▶ What the exercise asks: Reproduce exactly the first line of the material below and every line after it, ending with the line that contains "black line: (143, 47) -> (142, 91), moved". No pictures should be copied.
#### Stored data
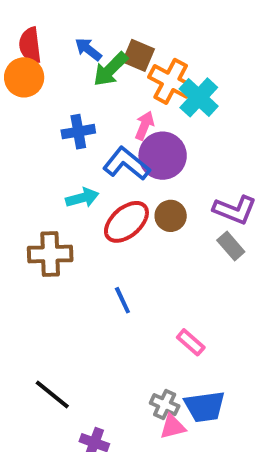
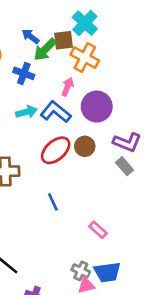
brown square: (138, 55) -> (64, 40), turned -30
cyan cross: (199, 97) -> (85, 23), moved
blue cross: (78, 132) -> (24, 73), moved, turned 30
purple circle: (163, 156) -> (97, 107), moved
cyan arrow: (82, 198) -> (26, 112), moved

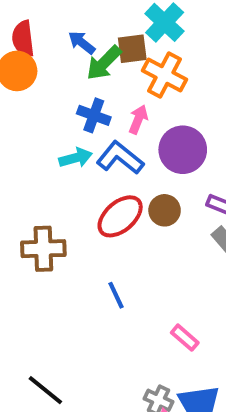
blue cross: (24, 73) -> (94, 115), moved

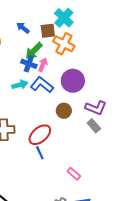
green arrow: (104, 63) -> (34, 51), moved
pink arrow: (138, 119) -> (43, 65), moved
red ellipse: (120, 216) -> (40, 135), moved

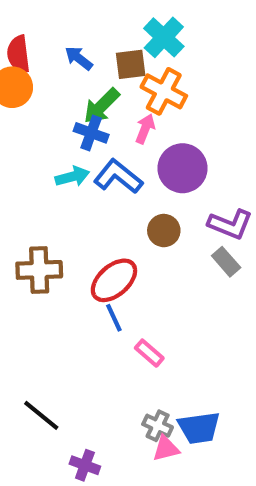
pink arrow: (43, 65) -> (145, 129), moved
pink rectangle: (74, 174) -> (149, 353), moved

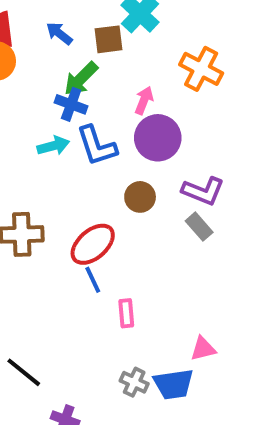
orange cross: (164, 91) -> (201, 69), moved
pink arrow: (145, 129) -> (144, 100), moved
blue L-shape: (118, 177) -> (97, 146), turned -147
pink rectangle: (149, 353) -> (126, 313), turned 44
pink triangle: (166, 449) -> (203, 349), moved

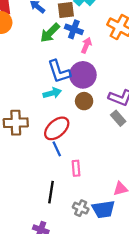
blue cross: (71, 104) -> (74, 29), moved
purple circle: (158, 138) -> (83, 75), moved
cyan arrow: (53, 146) -> (52, 93), moved
black line: (24, 372) -> (51, 192), moved, turned 60

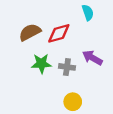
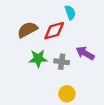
cyan semicircle: (88, 13) -> (70, 13), moved

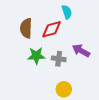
brown semicircle: (27, 30) -> (26, 28), turned -60

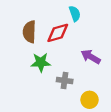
gray cross: (59, 59) -> (65, 81), moved
yellow circle: (64, 89) -> (90, 100), moved

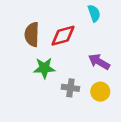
cyan semicircle: (75, 14) -> (94, 13), moved
yellow circle: (90, 100) -> (100, 92), moved

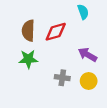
green star: (44, 68) -> (28, 59), moved

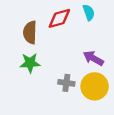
red diamond: (56, 32) -> (59, 18), moved
yellow circle: (89, 81) -> (95, 86), size x1.5

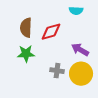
cyan semicircle: (89, 12) -> (76, 11), turned 112
red diamond: (59, 18) -> (51, 32), moved

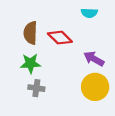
red diamond: (51, 32) -> (60, 38), turned 60
gray cross: (57, 71) -> (36, 88), moved

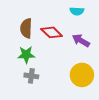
purple arrow: (94, 59) -> (81, 40), moved

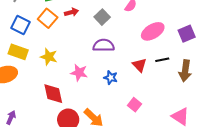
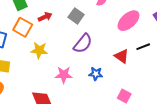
purple semicircle: (104, 45) -> (83, 44), turned 140
yellow star: (49, 57) -> (39, 50), moved

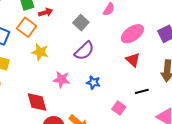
red arrow: (45, 17) -> (46, 12), moved
black line: (143, 47) -> (142, 91), moved
red triangle: (122, 56) -> (133, 60), moved

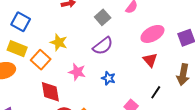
orange square: (27, 27) -> (41, 60), moved
black line: (142, 91) -> (156, 92), turned -48

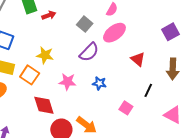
pink ellipse: (152, 34) -> (114, 33), moved

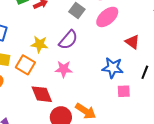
purple semicircle: (89, 52) -> (68, 40), moved
blue star: (99, 83) -> (113, 68), moved, size x1.5
pink square: (126, 108) -> (124, 91), turned -32

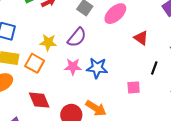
blue star: (113, 68) -> (97, 68), moved
red diamond: (42, 94) -> (39, 100), moved

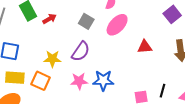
red triangle: (141, 38) -> (145, 47), turned -35
black line: (154, 68) -> (162, 91), moved

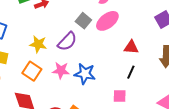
gray square: (86, 21) -> (83, 21), moved
orange square: (41, 81) -> (32, 71), moved
black line: (162, 91) -> (131, 72), moved

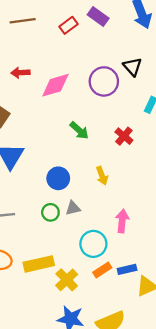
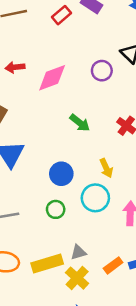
purple circle: (104, 81) -> (102, 71), size x0.7
gray triangle: (73, 208) -> (78, 252), moved
cyan circle: (93, 244) -> (95, 198), moved

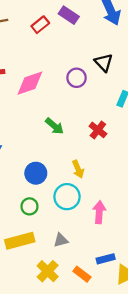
gray triangle: (78, 252) -> (61, 240), moved
yellow rectangle: (47, 264) -> (20, 241), moved
orange rectangle: (113, 265) -> (82, 274), moved, turned 72

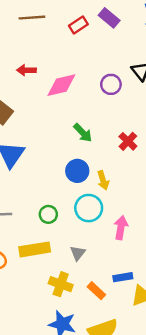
blue circle: (36, 173) -> (77, 171), moved
gray triangle: (61, 240) -> (78, 253), turned -42
yellow cross: (48, 271) -> (61, 284), turned -30

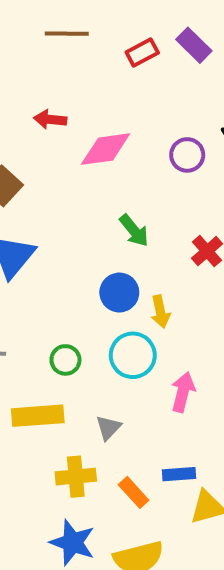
yellow cross: (61, 284) -> (76, 477), turned -30

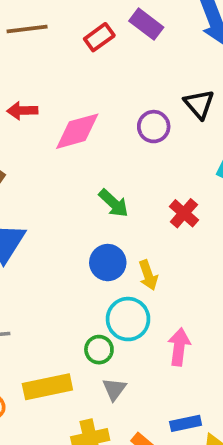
green circle: (65, 360) -> (99, 350), moved

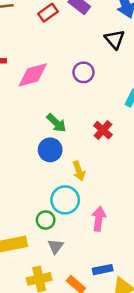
black triangle: (199, 104) -> (115, 39), moved
blue circle: (108, 263) -> (50, 150), moved

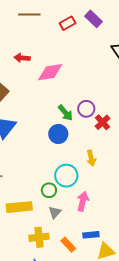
purple circle: (83, 72) -> (86, 109), moved
yellow arrow: (79, 171) -> (91, 158), moved
pink arrow: (99, 219) -> (83, 201), moved

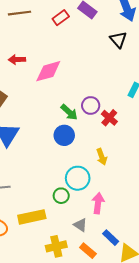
gray triangle: (55, 212) -> (80, 225), moved, turned -32
blue rectangle: (91, 235) -> (111, 238), turned 56

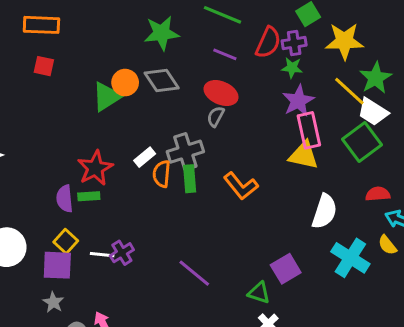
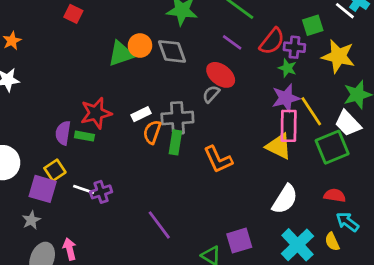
yellow line: (349, 91) -> (311, 111), moved

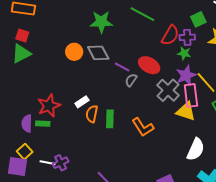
purple line: (232, 42) -> (122, 67), moved
green triangle: (121, 54) -> (21, 54), moved
red ellipse: (221, 75) -> (149, 65), moved
gray cross: (177, 118) -> (168, 90), moved, turned -35

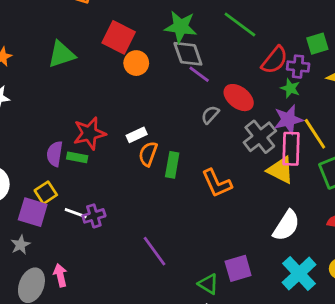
red square: (22, 36) -> (119, 37), moved, size x1.6
gray diamond: (98, 53) -> (188, 54), moved
purple line: (122, 67) -> (199, 74), moved

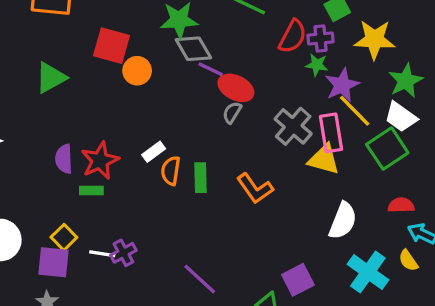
red ellipse: (239, 98) -> (236, 88), moved
purple star: (288, 120) -> (342, 85), moved
purple semicircle: (55, 154) -> (64, 159), moved

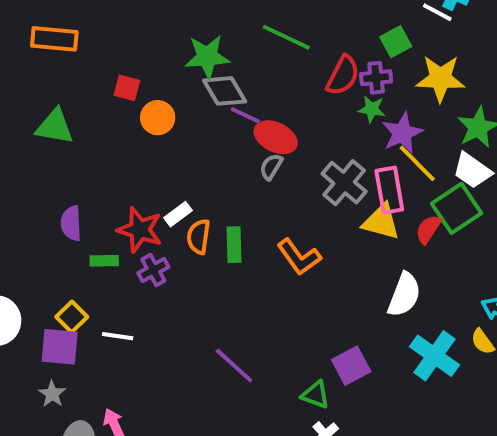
red square: (111, 46) -> (127, 88), size x0.6
green triangle: (51, 78) -> (55, 127), turned 40
red star: (100, 161) -> (140, 230), moved, turned -30
red semicircle: (401, 205) -> (428, 229), moved, turned -55
purple cross: (123, 253) -> (153, 270), moved

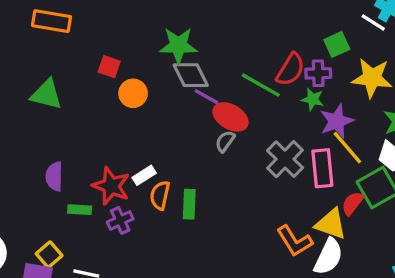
green line: (286, 37) -> (261, 85), moved
yellow triangle: (381, 222) -> (331, 224), moved
orange L-shape: (299, 257) -> (294, 241), moved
########
▶ Exercise response:
brown square: (138, 55) -> (64, 40), turned -30
cyan cross: (199, 97) -> (85, 23), moved
blue cross: (78, 132) -> (24, 73), moved, turned 30
purple circle: (163, 156) -> (97, 107), moved
cyan arrow: (82, 198) -> (26, 112), moved

blue cross: (24, 73) -> (94, 115), moved

green arrow: (104, 63) -> (34, 51), moved
pink arrow: (138, 119) -> (43, 65), moved
red ellipse: (120, 216) -> (40, 135), moved

pink arrow: (43, 65) -> (145, 129), moved
pink rectangle: (74, 174) -> (149, 353), moved

orange cross: (164, 91) -> (201, 69), moved
pink arrow: (145, 129) -> (144, 100), moved
blue L-shape: (118, 177) -> (97, 146), turned -147
pink rectangle: (149, 353) -> (126, 313), turned 44
pink triangle: (166, 449) -> (203, 349), moved

blue cross: (71, 104) -> (74, 29), moved
purple circle: (158, 138) -> (83, 75), moved
cyan arrow: (53, 146) -> (52, 93), moved
black line: (24, 372) -> (51, 192), moved, turned 60

cyan semicircle: (88, 13) -> (70, 13), moved

brown semicircle: (27, 30) -> (26, 28), turned -60

gray cross: (59, 59) -> (65, 81), moved
yellow circle: (64, 89) -> (90, 100), moved

cyan semicircle: (75, 14) -> (94, 13), moved
yellow circle: (90, 100) -> (100, 92), moved

green star: (44, 68) -> (28, 59), moved

red diamond: (56, 32) -> (59, 18), moved
yellow circle: (89, 81) -> (95, 86), size x1.5

cyan semicircle: (89, 12) -> (76, 11), turned 112
red diamond: (59, 18) -> (51, 32), moved

red diamond: (51, 32) -> (60, 38), turned 60
gray cross: (57, 71) -> (36, 88), moved

purple arrow: (94, 59) -> (81, 40), moved

purple semicircle: (104, 45) -> (83, 44), turned 140
yellow star: (49, 57) -> (39, 50), moved

red arrow: (45, 17) -> (46, 12), moved
black line: (143, 47) -> (142, 91), moved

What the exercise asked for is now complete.